======== Records supplied ========

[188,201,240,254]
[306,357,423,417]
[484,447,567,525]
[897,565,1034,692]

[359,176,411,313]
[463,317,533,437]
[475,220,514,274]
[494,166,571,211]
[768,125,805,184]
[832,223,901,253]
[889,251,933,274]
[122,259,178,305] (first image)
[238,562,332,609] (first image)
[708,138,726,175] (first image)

========

## Assigned task
Please copy out each record, character for character.

## Reply
[188,201,240,254]
[306,357,423,417]
[484,447,567,525]
[897,565,1034,692]

[359,176,411,313]
[463,317,533,437]
[475,220,514,274]
[494,166,571,211]
[768,125,805,184]
[832,223,901,253]
[889,251,933,274]
[122,259,178,305] (first image)
[238,562,332,609] (first image)
[708,138,726,175] (first image)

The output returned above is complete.